== TASK DESCRIPTION ==
Please return each line of the listing below exactly as written.

# # # #

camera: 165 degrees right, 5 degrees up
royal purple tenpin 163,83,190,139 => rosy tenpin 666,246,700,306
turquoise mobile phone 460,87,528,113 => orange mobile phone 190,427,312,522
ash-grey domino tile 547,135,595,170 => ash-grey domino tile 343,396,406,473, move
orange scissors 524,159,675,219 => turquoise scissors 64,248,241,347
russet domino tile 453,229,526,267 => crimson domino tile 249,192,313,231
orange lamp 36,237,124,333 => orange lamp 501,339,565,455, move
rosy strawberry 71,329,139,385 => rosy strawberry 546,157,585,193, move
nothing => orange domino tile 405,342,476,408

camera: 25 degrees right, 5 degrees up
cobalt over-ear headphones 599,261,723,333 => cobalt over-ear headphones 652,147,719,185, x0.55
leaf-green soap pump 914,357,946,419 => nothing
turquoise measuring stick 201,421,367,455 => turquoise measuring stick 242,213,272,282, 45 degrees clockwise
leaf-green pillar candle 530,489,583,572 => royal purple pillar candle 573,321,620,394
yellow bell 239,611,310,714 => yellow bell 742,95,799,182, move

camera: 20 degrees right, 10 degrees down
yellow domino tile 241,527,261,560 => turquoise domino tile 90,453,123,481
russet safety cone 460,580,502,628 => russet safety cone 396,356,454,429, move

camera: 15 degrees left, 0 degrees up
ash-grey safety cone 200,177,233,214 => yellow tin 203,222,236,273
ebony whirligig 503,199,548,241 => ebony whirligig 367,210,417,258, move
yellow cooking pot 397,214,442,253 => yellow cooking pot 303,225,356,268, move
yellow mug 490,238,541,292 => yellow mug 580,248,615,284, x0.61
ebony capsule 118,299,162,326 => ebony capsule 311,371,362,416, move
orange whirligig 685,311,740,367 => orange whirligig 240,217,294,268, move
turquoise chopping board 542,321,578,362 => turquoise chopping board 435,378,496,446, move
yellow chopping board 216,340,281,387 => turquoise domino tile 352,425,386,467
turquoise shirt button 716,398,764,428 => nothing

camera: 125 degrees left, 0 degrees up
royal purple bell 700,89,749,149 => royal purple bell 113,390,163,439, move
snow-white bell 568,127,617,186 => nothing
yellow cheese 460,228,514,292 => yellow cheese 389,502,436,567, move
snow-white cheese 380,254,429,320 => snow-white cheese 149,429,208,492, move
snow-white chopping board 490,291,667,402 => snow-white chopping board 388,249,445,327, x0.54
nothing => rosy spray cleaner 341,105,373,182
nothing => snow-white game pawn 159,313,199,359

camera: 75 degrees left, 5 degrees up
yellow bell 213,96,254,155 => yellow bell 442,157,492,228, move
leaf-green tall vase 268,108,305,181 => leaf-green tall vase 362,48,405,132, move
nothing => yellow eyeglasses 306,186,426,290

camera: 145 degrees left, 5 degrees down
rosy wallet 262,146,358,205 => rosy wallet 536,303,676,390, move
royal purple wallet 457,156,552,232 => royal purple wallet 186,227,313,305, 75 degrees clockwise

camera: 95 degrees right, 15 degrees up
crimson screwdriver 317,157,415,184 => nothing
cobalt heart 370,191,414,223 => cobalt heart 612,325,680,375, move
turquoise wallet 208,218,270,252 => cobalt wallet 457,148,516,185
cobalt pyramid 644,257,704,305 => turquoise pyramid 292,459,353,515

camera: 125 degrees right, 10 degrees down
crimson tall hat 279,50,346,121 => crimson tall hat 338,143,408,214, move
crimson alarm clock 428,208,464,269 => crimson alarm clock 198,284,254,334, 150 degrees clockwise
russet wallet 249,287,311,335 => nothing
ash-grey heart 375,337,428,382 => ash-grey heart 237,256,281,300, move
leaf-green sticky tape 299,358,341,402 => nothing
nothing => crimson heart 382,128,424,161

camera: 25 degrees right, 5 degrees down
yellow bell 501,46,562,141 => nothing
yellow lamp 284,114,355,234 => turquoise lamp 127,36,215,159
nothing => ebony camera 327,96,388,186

# # # #

== SOLUTION ==
camera: 165 degrees right, 5 degrees up
royal purple tenpin 163,83,190,139 => rosy tenpin 666,246,700,306
turquoise mobile phone 460,87,528,113 => orange mobile phone 190,427,312,522
ash-grey domino tile 547,135,595,170 => ash-grey domino tile 343,396,406,473, move
orange scissors 524,159,675,219 => turquoise scissors 64,248,241,347
russet domino tile 453,229,526,267 => crimson domino tile 249,192,313,231
orange lamp 36,237,124,333 => orange lamp 501,339,565,455, move
rosy strawberry 71,329,139,385 => rosy strawberry 546,157,585,193, move
nothing => orange domino tile 405,342,476,408

camera: 25 degrees right, 5 degrees up
cobalt over-ear headphones 599,261,723,333 => cobalt over-ear headphones 652,147,719,185, x0.55
leaf-green soap pump 914,357,946,419 => nothing
turquoise measuring stick 201,421,367,455 => turquoise measuring stick 242,213,272,282, 45 degrees clockwise
leaf-green pillar candle 530,489,583,572 => royal purple pillar candle 573,321,620,394
yellow bell 239,611,310,714 => yellow bell 742,95,799,182, move

camera: 20 degrees right, 10 degrees down
yellow domino tile 241,527,261,560 => turquoise domino tile 90,453,123,481
russet safety cone 460,580,502,628 => russet safety cone 396,356,454,429, move

camera: 15 degrees left, 0 degrees up
ash-grey safety cone 200,177,233,214 => yellow tin 203,222,236,273
ebony whirligig 503,199,548,241 => ebony whirligig 367,210,417,258, move
yellow cooking pot 397,214,442,253 => yellow cooking pot 303,225,356,268, move
yellow mug 490,238,541,292 => yellow mug 580,248,615,284, x0.61
ebony capsule 118,299,162,326 => ebony capsule 311,371,362,416, move
orange whirligig 685,311,740,367 => orange whirligig 240,217,294,268, move
turquoise chopping board 542,321,578,362 => turquoise chopping board 435,378,496,446, move
yellow chopping board 216,340,281,387 => turquoise domino tile 352,425,386,467
turquoise shirt button 716,398,764,428 => nothing

camera: 125 degrees left, 0 degrees up
royal purple bell 700,89,749,149 => royal purple bell 113,390,163,439, move
snow-white bell 568,127,617,186 => nothing
yellow cheese 460,228,514,292 => yellow cheese 389,502,436,567, move
snow-white cheese 380,254,429,320 => snow-white cheese 149,429,208,492, move
snow-white chopping board 490,291,667,402 => snow-white chopping board 388,249,445,327, x0.54
nothing => rosy spray cleaner 341,105,373,182
nothing => snow-white game pawn 159,313,199,359

camera: 75 degrees left, 5 degrees up
yellow bell 213,96,254,155 => yellow bell 442,157,492,228, move
leaf-green tall vase 268,108,305,181 => leaf-green tall vase 362,48,405,132, move
nothing => yellow eyeglasses 306,186,426,290

camera: 145 degrees left, 5 degrees down
rosy wallet 262,146,358,205 => rosy wallet 536,303,676,390, move
royal purple wallet 457,156,552,232 => royal purple wallet 186,227,313,305, 75 degrees clockwise

camera: 95 degrees right, 15 degrees up
crimson screwdriver 317,157,415,184 => nothing
cobalt heart 370,191,414,223 => cobalt heart 612,325,680,375, move
turquoise wallet 208,218,270,252 => cobalt wallet 457,148,516,185
cobalt pyramid 644,257,704,305 => turquoise pyramid 292,459,353,515

camera: 125 degrees right, 10 degrees down
crimson tall hat 279,50,346,121 => crimson tall hat 338,143,408,214, move
crimson alarm clock 428,208,464,269 => crimson alarm clock 198,284,254,334, 150 degrees clockwise
russet wallet 249,287,311,335 => nothing
ash-grey heart 375,337,428,382 => ash-grey heart 237,256,281,300, move
leaf-green sticky tape 299,358,341,402 => nothing
nothing => crimson heart 382,128,424,161

camera: 25 degrees right, 5 degrees down
yellow bell 501,46,562,141 => nothing
yellow lamp 284,114,355,234 => turquoise lamp 127,36,215,159
nothing => ebony camera 327,96,388,186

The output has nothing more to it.